**GOAL**
Quote every line of the listing below word for word, in its original order.

[Collected data entries]
◆ ◆ ◆ ◆ ◆

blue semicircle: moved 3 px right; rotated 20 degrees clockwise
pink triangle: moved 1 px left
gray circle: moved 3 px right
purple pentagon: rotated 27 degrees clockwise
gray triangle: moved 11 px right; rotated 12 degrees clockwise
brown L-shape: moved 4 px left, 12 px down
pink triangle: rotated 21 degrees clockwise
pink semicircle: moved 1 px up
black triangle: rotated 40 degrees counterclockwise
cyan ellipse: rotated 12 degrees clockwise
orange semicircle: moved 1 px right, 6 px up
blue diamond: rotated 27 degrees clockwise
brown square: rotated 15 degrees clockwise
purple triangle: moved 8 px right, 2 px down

◆ ◆ ◆ ◆ ◆

**OUTPUT BELOW**
blue semicircle: moved 3 px right; rotated 20 degrees clockwise
pink triangle: moved 1 px left
gray circle: moved 3 px right
purple pentagon: rotated 27 degrees clockwise
gray triangle: moved 11 px right; rotated 12 degrees clockwise
brown L-shape: moved 4 px left, 12 px down
pink triangle: rotated 21 degrees clockwise
pink semicircle: moved 1 px up
black triangle: rotated 40 degrees counterclockwise
cyan ellipse: rotated 12 degrees clockwise
orange semicircle: moved 1 px right, 6 px up
blue diamond: rotated 27 degrees clockwise
brown square: rotated 15 degrees clockwise
purple triangle: moved 8 px right, 2 px down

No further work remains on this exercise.